━━━━━ Dataset entries

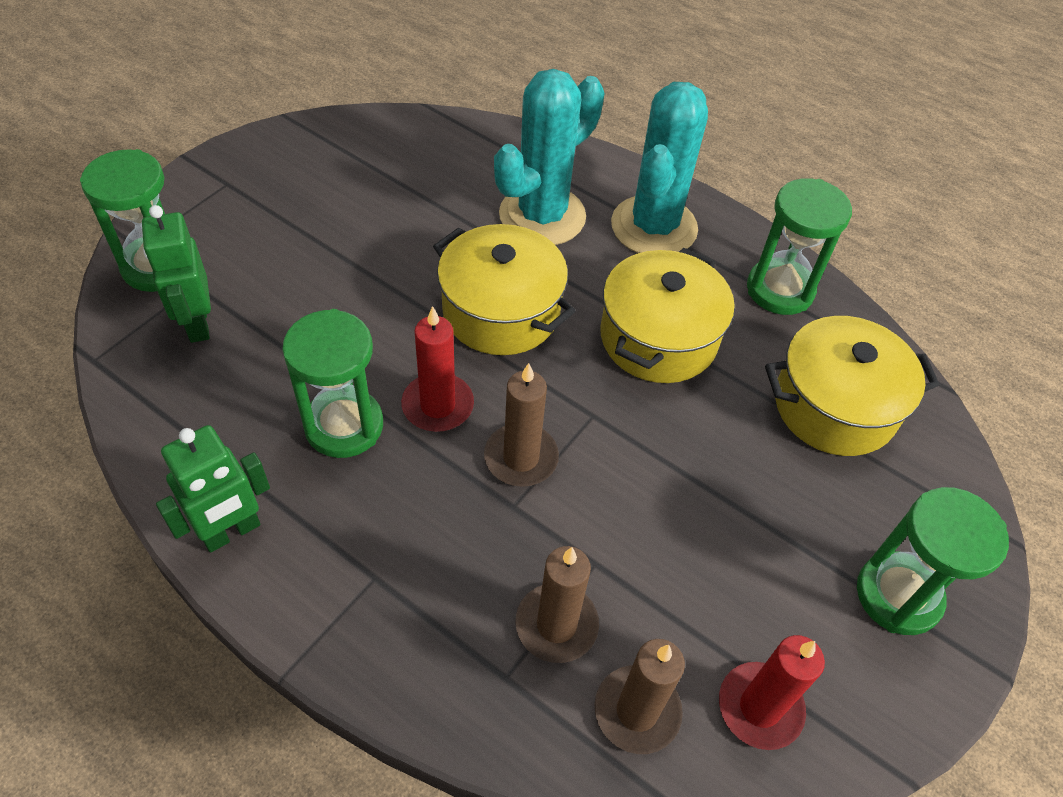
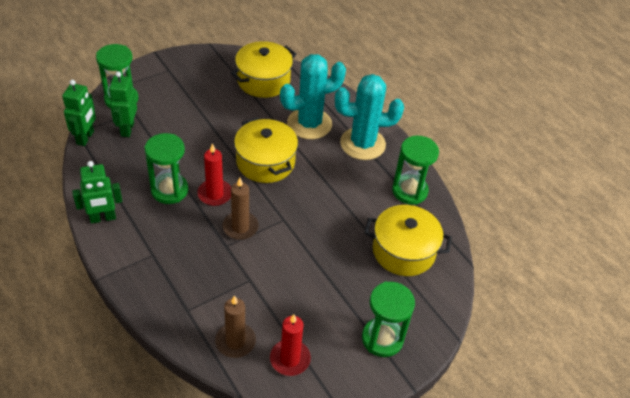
camera: 20 degrees right, 5 degrees down
(116, 367) = (85, 138): none -> green robot
(556, 625) = (219, 298): brown candle -> none
(654, 227) = (362, 144): turquoise cactus -> turquoise cactus turned 45 degrees clockwise
(658, 338) = (334, 195): yellow pot -> yellow pot (263, 80)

━━━━━━━━━━

** Exercise requirements **
The count alone is wanted: how many lines above hold the string "none"?

** Task result **
2